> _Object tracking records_
****************
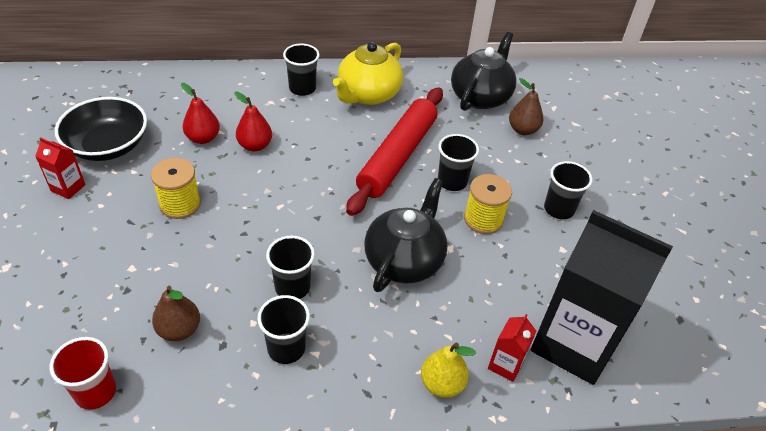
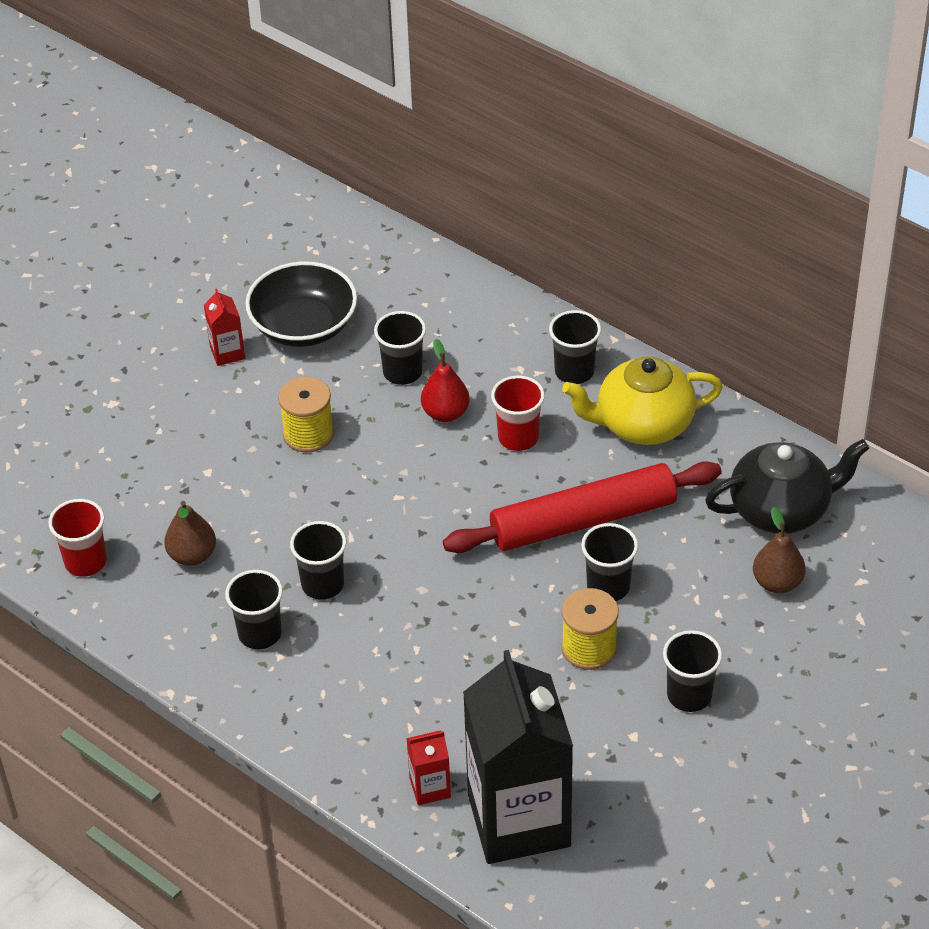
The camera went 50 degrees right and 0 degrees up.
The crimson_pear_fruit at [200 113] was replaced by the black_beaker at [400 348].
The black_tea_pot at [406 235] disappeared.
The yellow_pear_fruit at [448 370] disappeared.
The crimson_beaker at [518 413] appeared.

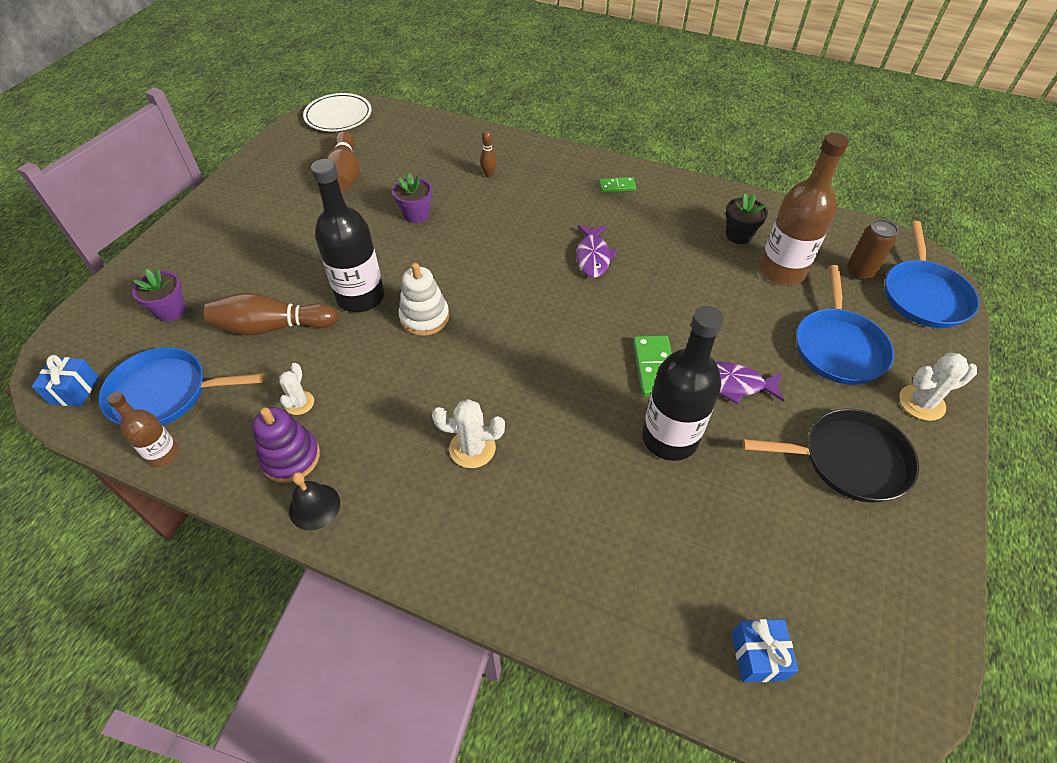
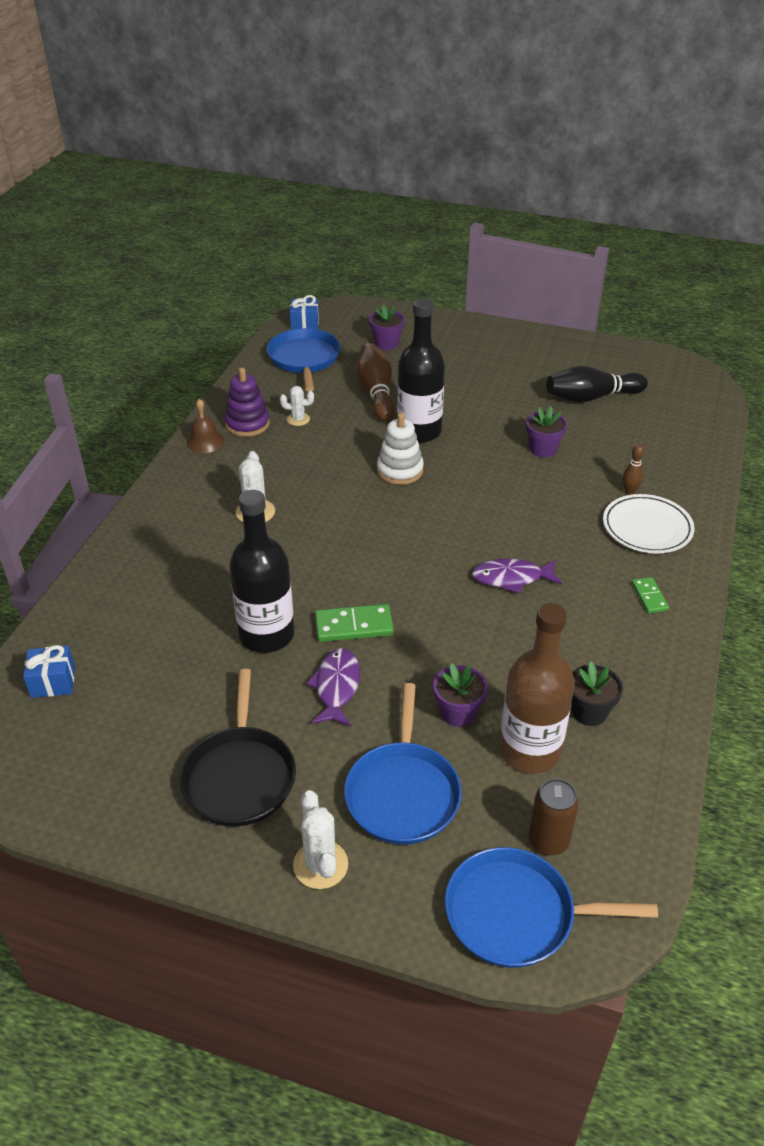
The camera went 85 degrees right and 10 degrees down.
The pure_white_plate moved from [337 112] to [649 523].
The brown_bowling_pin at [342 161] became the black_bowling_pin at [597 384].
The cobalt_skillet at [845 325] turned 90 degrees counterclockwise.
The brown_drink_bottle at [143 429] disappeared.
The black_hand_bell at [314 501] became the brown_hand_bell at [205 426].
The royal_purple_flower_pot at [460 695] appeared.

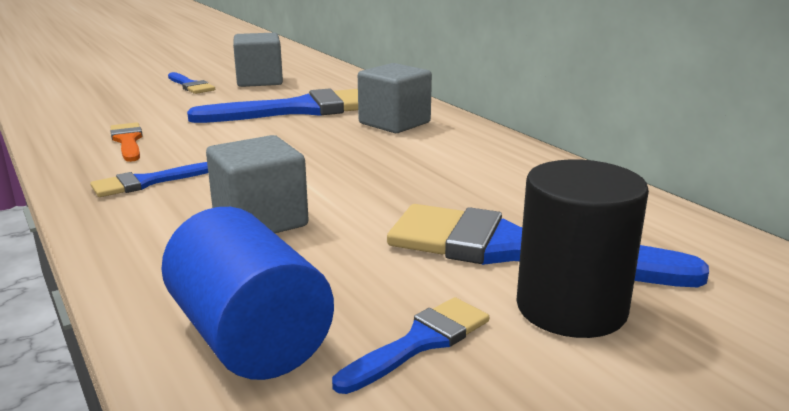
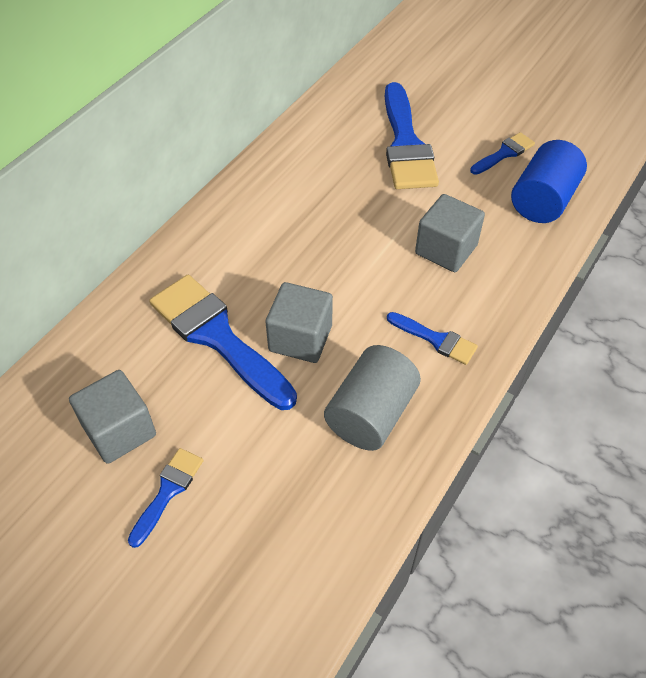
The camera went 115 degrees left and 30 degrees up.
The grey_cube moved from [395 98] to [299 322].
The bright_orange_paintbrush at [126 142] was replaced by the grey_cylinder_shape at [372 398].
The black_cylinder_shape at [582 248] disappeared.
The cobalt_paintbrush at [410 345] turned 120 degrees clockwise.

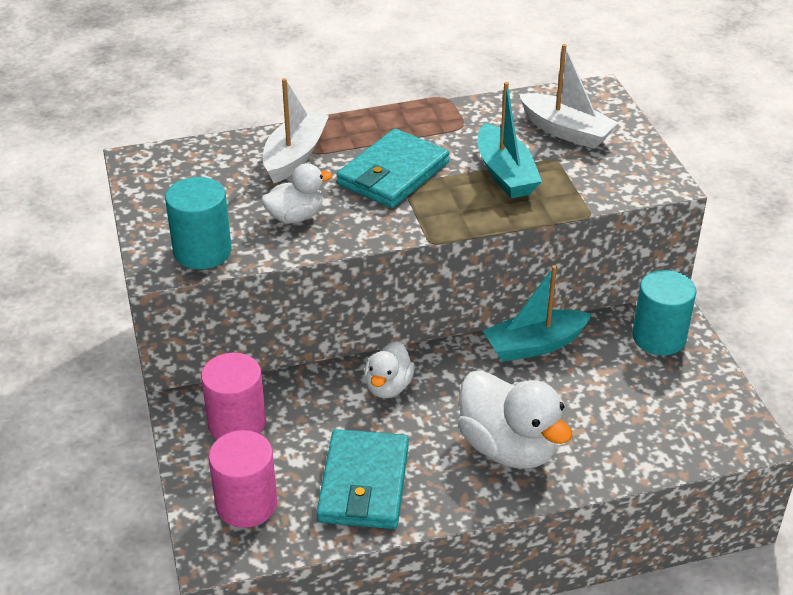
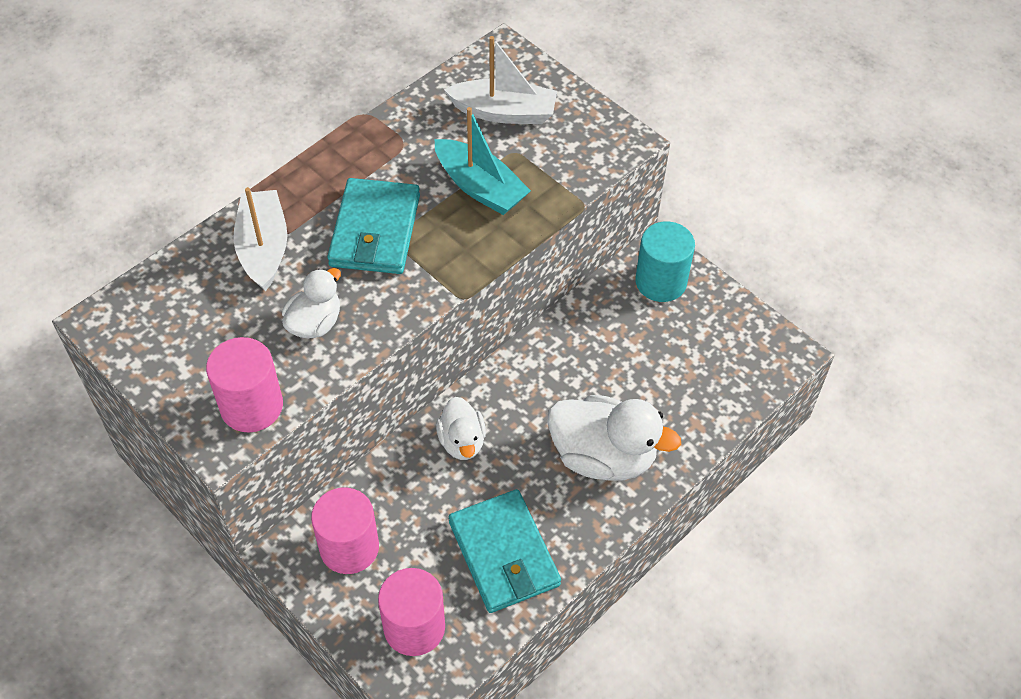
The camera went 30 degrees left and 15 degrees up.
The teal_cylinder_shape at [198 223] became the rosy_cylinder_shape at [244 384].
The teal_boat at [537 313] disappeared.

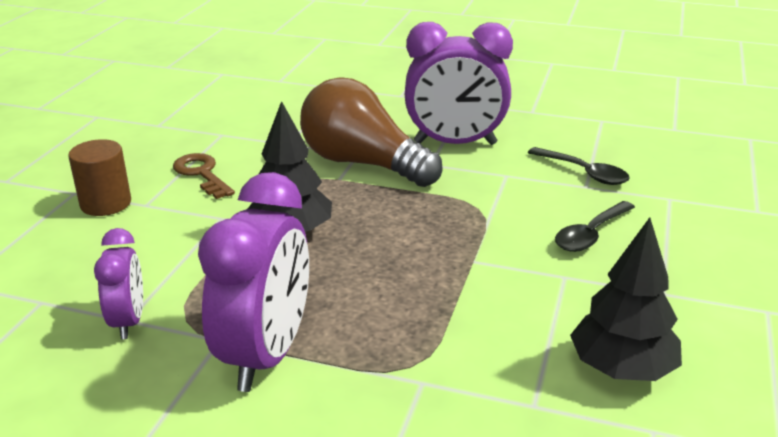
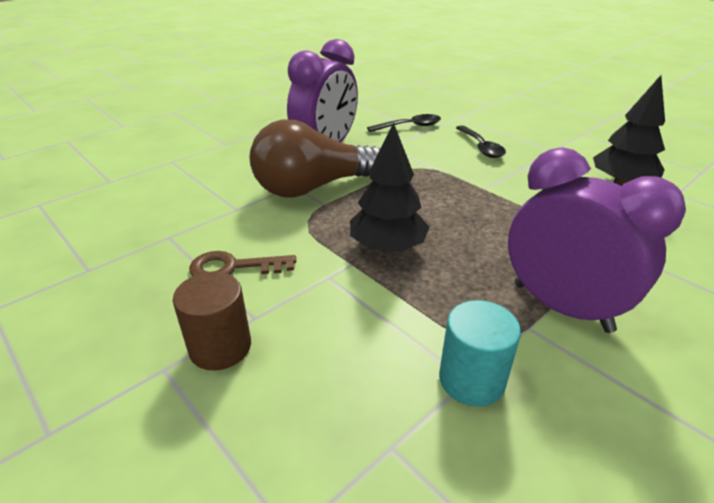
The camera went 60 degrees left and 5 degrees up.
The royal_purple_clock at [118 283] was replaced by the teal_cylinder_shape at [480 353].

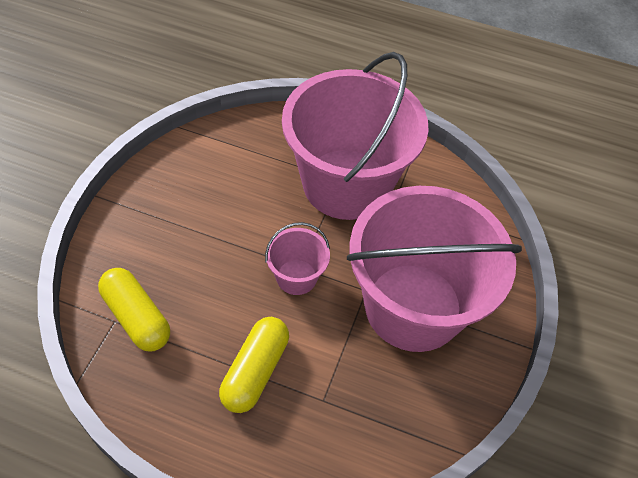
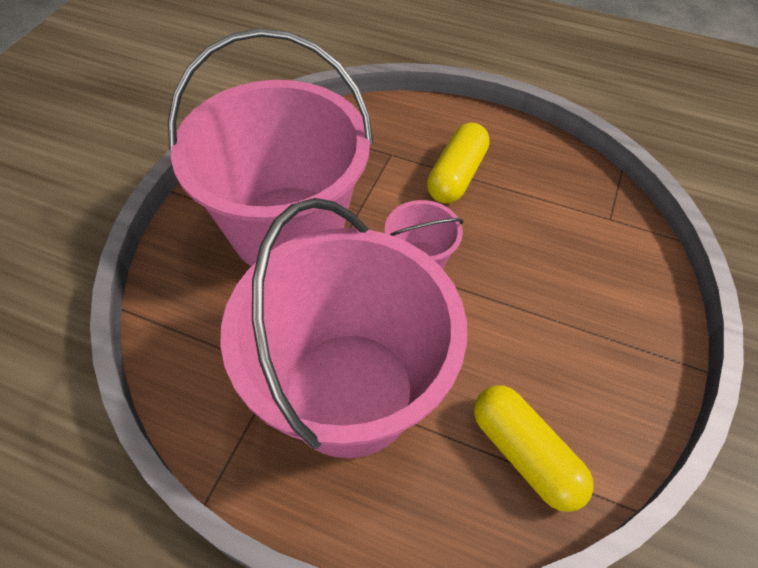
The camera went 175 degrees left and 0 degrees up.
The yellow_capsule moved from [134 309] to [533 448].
****************
> _ASSIGNMENT_
This exercise needs every entry retyped exactly, with the pictures removed.

> _THE ANSWER_
The camera went 50 degrees right and 0 degrees up.
The crimson_pear_fruit at [200 113] was replaced by the black_beaker at [400 348].
The black_tea_pot at [406 235] disappeared.
The yellow_pear_fruit at [448 370] disappeared.
The crimson_beaker at [518 413] appeared.

The camera went 85 degrees right and 10 degrees down.
The pure_white_plate moved from [337 112] to [649 523].
The brown_bowling_pin at [342 161] became the black_bowling_pin at [597 384].
The cobalt_skillet at [845 325] turned 90 degrees counterclockwise.
The brown_drink_bottle at [143 429] disappeared.
The black_hand_bell at [314 501] became the brown_hand_bell at [205 426].
The royal_purple_flower_pot at [460 695] appeared.

The camera went 115 degrees left and 30 degrees up.
The grey_cube moved from [395 98] to [299 322].
The bright_orange_paintbrush at [126 142] was replaced by the grey_cylinder_shape at [372 398].
The black_cylinder_shape at [582 248] disappeared.
The cobalt_paintbrush at [410 345] turned 120 degrees clockwise.

The camera went 30 degrees left and 15 degrees up.
The teal_cylinder_shape at [198 223] became the rosy_cylinder_shape at [244 384].
The teal_boat at [537 313] disappeared.

The camera went 60 degrees left and 5 degrees up.
The royal_purple_clock at [118 283] was replaced by the teal_cylinder_shape at [480 353].

The camera went 175 degrees left and 0 degrees up.
The yellow_capsule moved from [134 309] to [533 448].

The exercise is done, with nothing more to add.